(Directive)
Could you reproduce every one of the items below, word for word and line for line?

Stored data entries
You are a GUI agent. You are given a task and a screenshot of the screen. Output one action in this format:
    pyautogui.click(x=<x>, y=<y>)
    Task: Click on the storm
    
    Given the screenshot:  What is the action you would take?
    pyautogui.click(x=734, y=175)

(Result below)
You are a GUI agent. You are given a task and a screenshot of the screen. Output one action in this format:
    pyautogui.click(x=<x>, y=<y>)
    Task: Click on the storm
    
    Given the screenshot:  What is the action you would take?
    pyautogui.click(x=734, y=175)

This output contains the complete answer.